(ENTRIES PROVIDED)
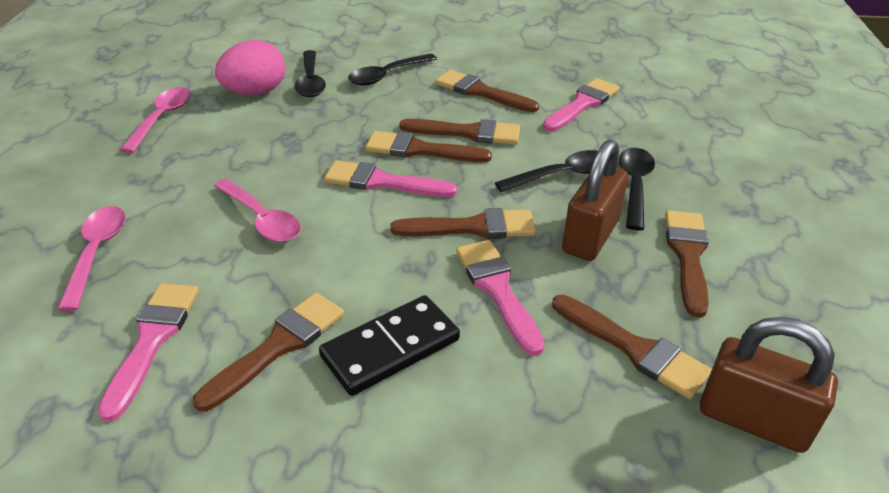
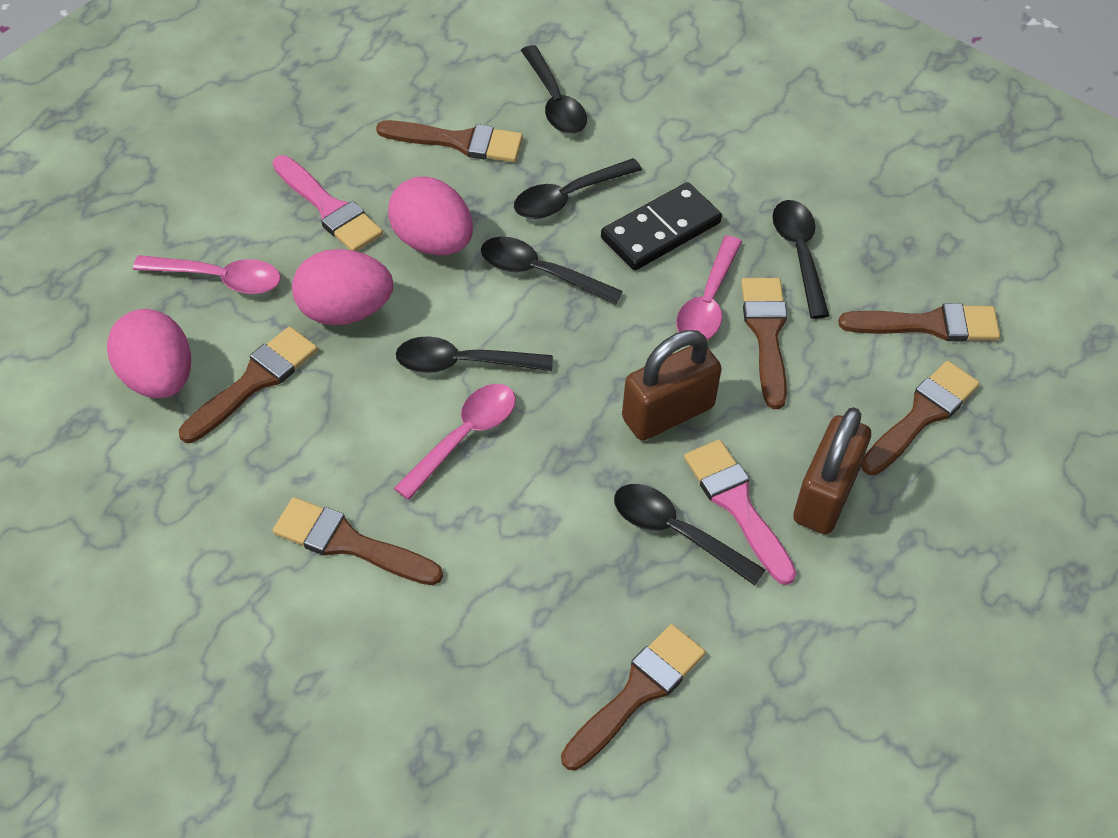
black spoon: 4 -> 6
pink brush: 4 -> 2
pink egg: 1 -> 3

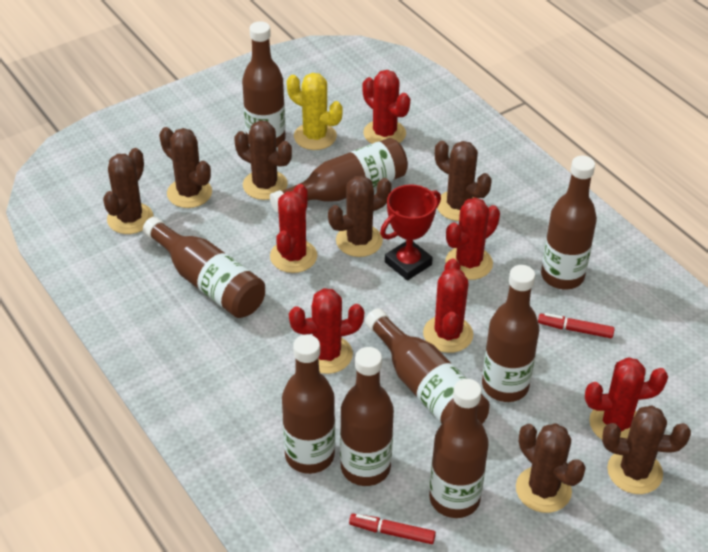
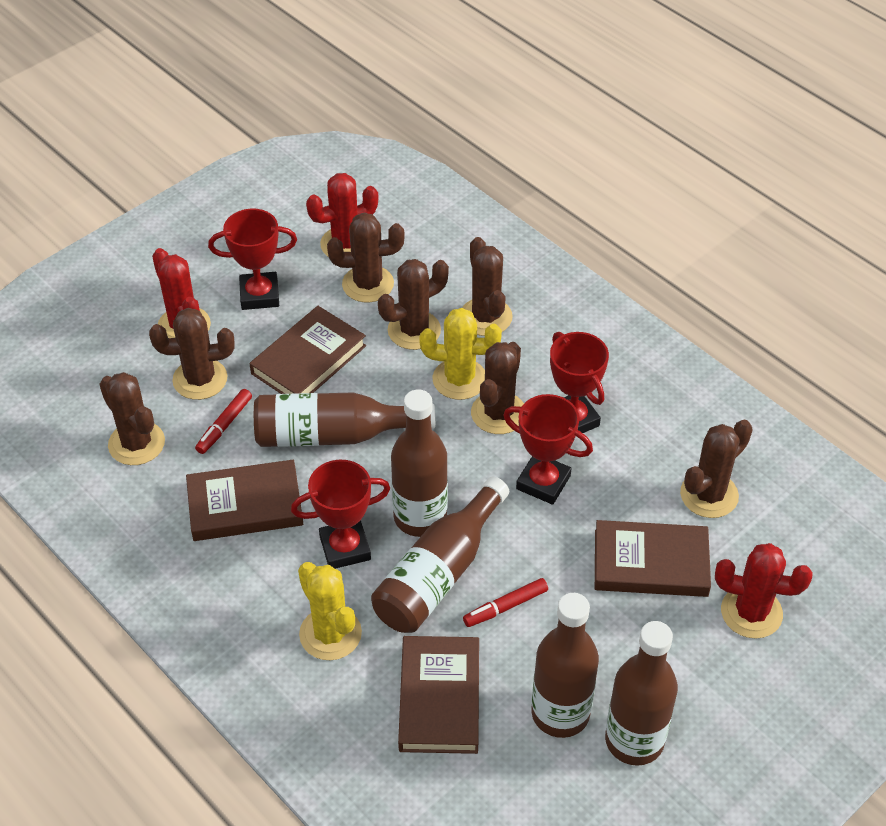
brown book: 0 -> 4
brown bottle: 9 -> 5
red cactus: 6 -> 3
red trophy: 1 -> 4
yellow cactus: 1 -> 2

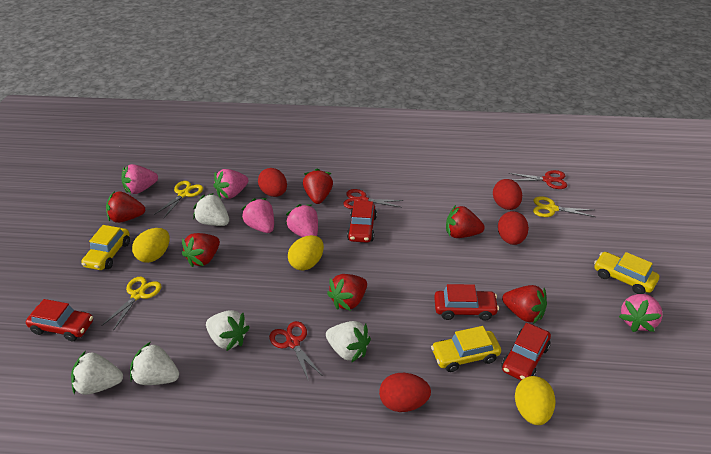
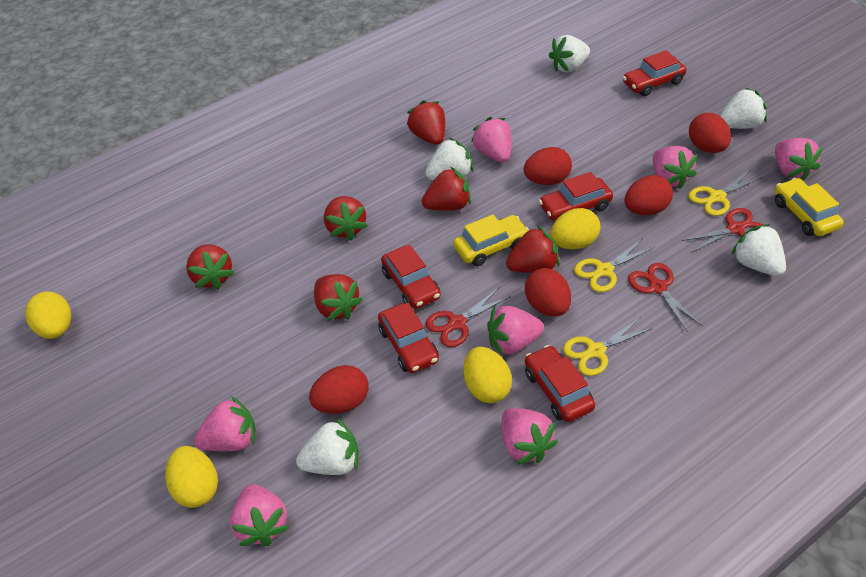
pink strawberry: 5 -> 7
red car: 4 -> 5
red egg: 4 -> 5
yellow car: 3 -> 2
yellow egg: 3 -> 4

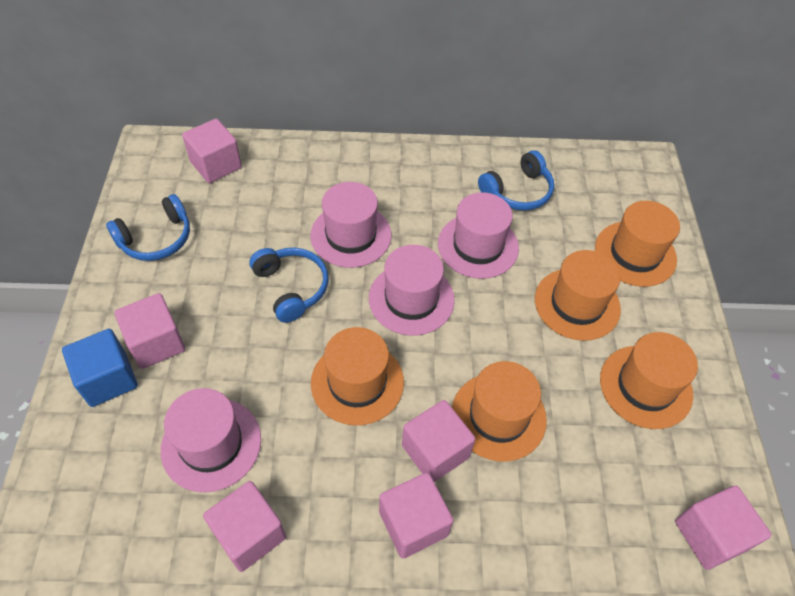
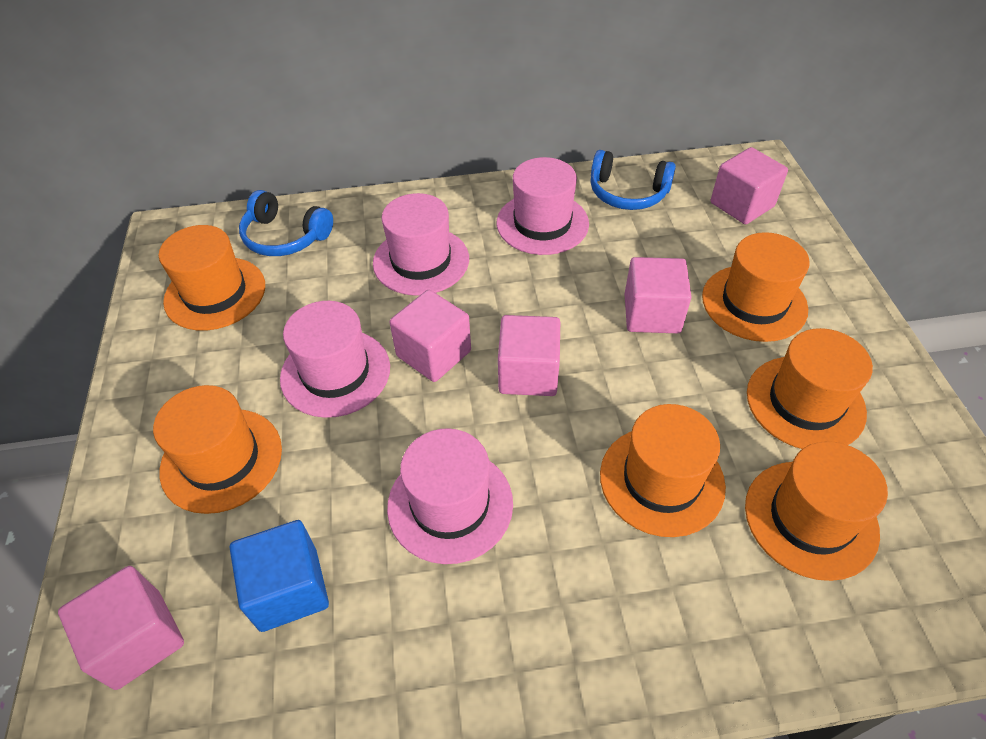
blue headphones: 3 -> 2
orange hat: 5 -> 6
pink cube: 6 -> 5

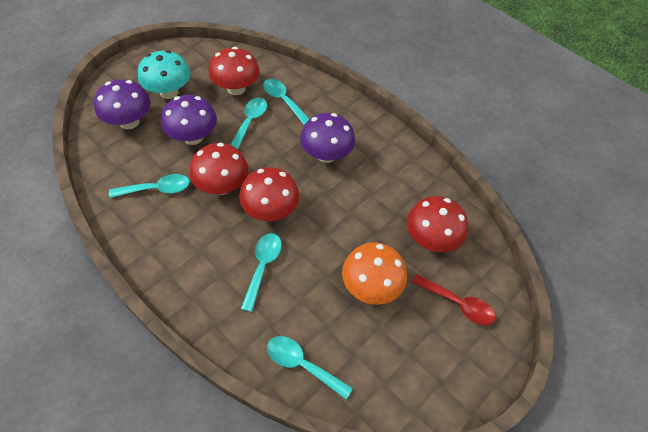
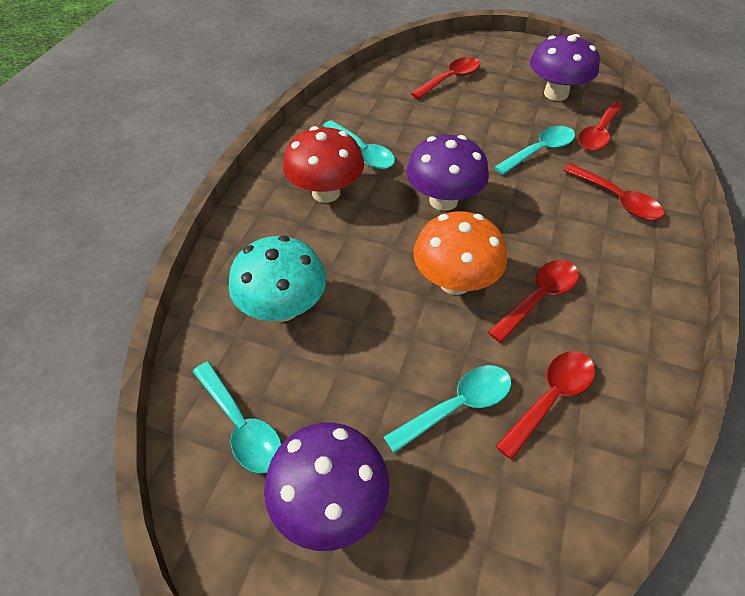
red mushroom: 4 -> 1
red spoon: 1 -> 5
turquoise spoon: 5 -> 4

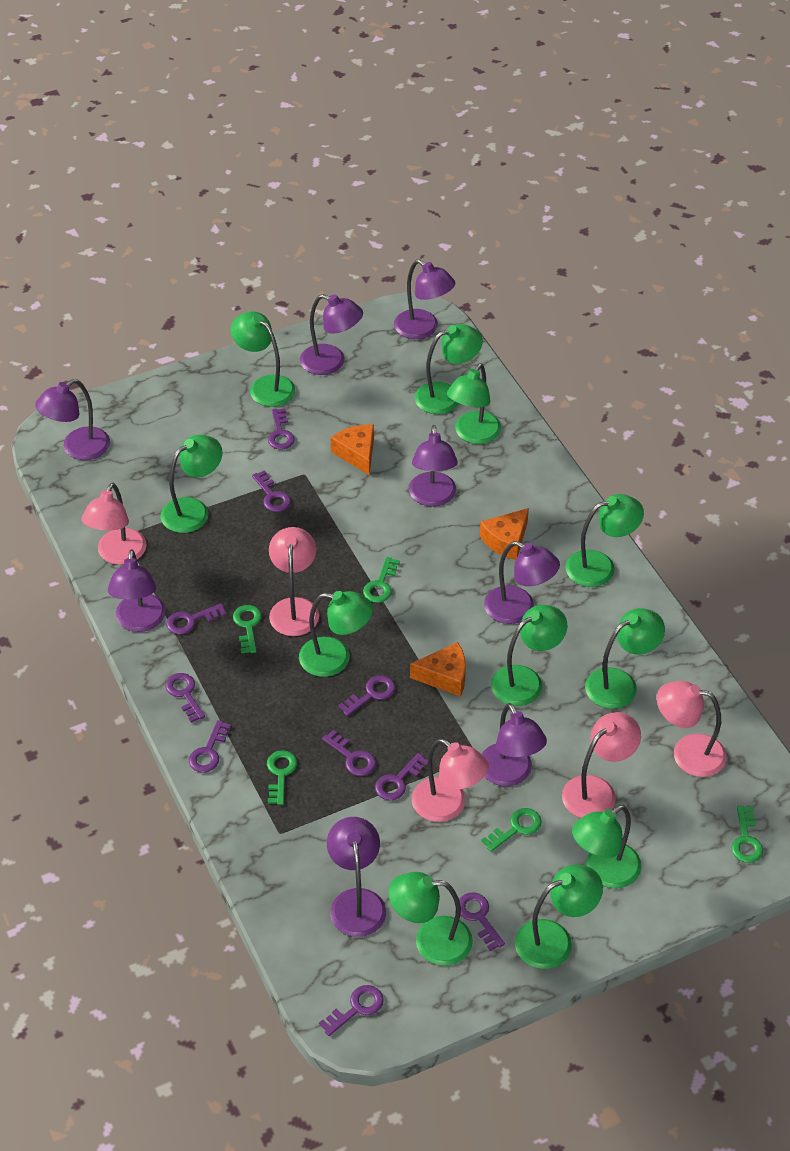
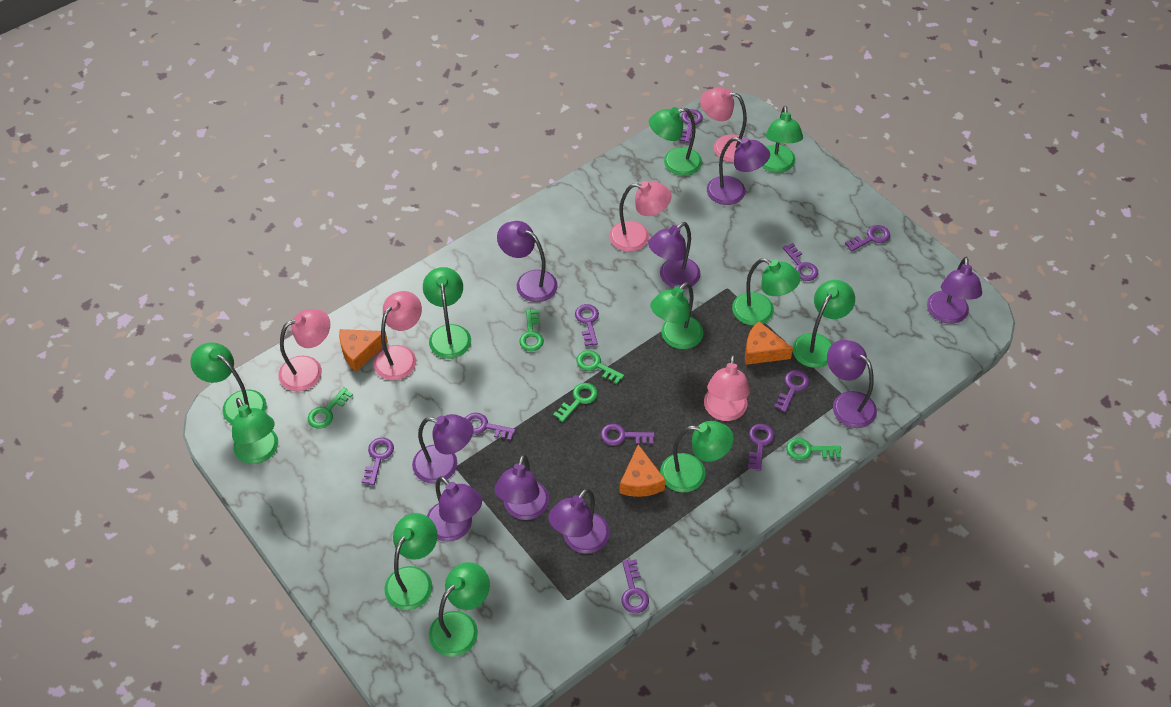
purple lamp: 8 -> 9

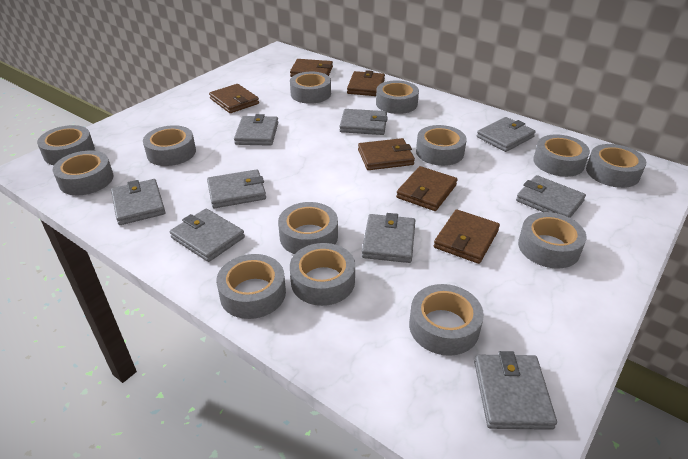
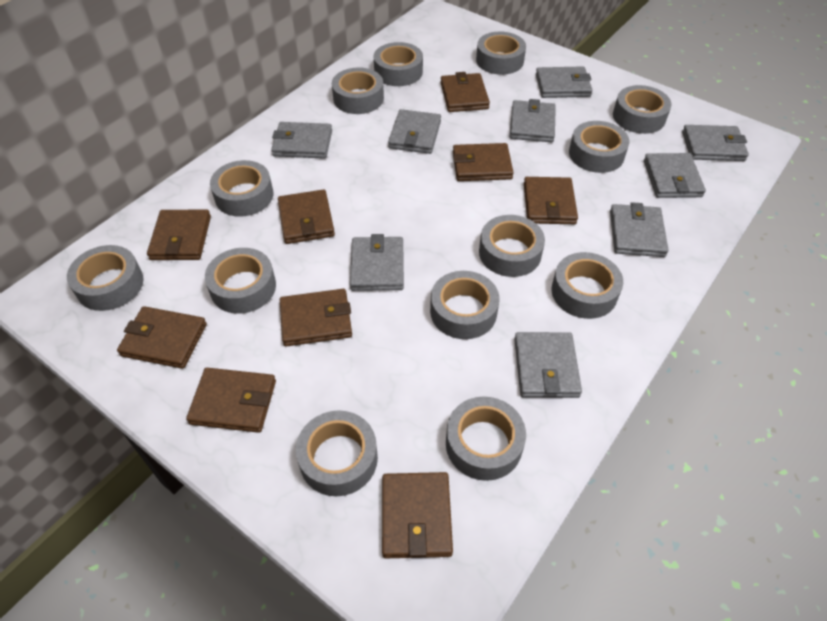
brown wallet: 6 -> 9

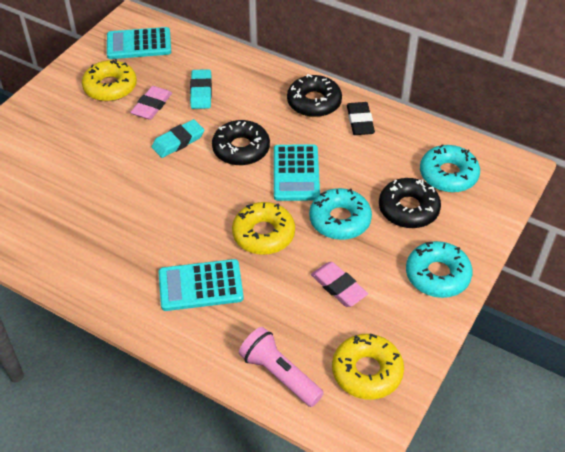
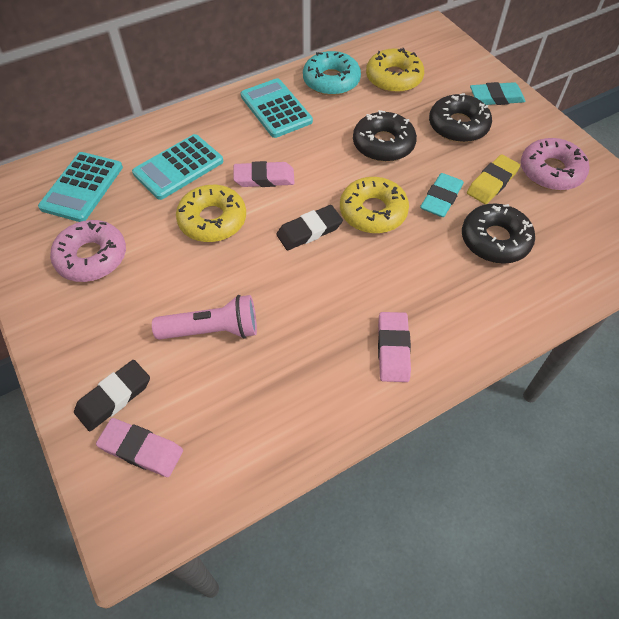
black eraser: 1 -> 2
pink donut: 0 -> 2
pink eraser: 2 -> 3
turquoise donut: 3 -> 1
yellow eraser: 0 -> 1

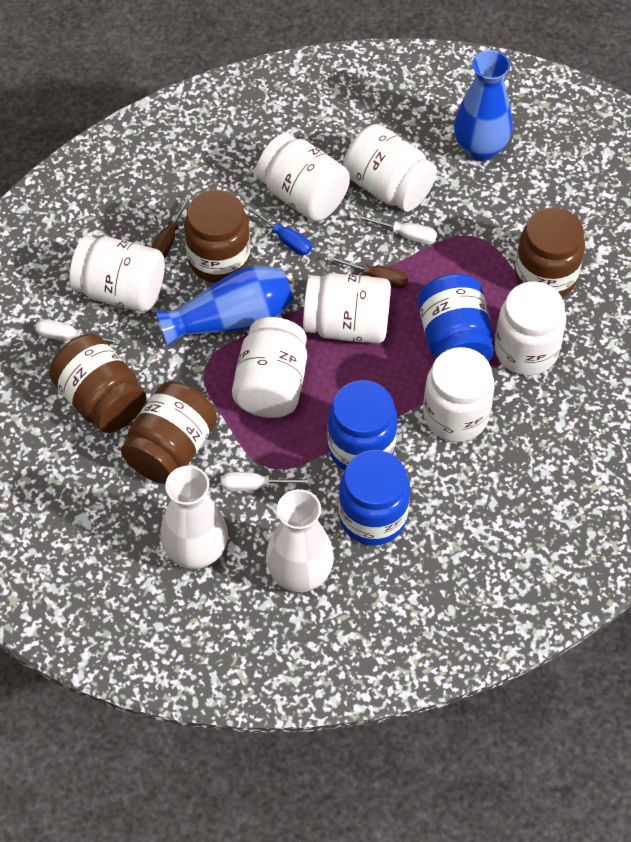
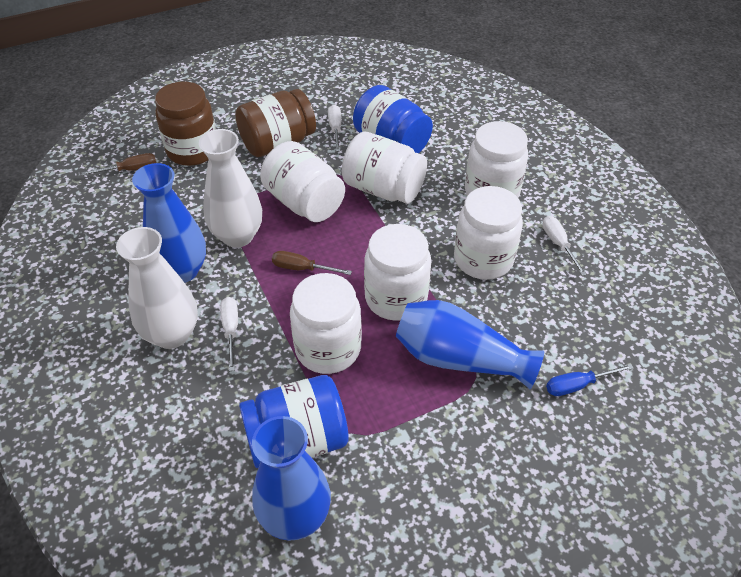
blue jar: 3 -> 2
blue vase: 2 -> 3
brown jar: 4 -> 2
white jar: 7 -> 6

(GOAL OF THE EXERCISE) Omit the pictures. Transcribe word for word the lines from the one containing "pink strawberry: 5 -> 7" through the end of the listing, inclusive.

(SOLUTION TO THIS PROBLEM)
pink strawberry: 5 -> 7
red car: 4 -> 5
red egg: 4 -> 5
yellow car: 3 -> 2
yellow egg: 3 -> 4

blue headphones: 3 -> 2
orange hat: 5 -> 6
pink cube: 6 -> 5

red mushroom: 4 -> 1
red spoon: 1 -> 5
turquoise spoon: 5 -> 4

purple lamp: 8 -> 9

brown wallet: 6 -> 9

black eraser: 1 -> 2
pink donut: 0 -> 2
pink eraser: 2 -> 3
turquoise donut: 3 -> 1
yellow eraser: 0 -> 1

blue jar: 3 -> 2
blue vase: 2 -> 3
brown jar: 4 -> 2
white jar: 7 -> 6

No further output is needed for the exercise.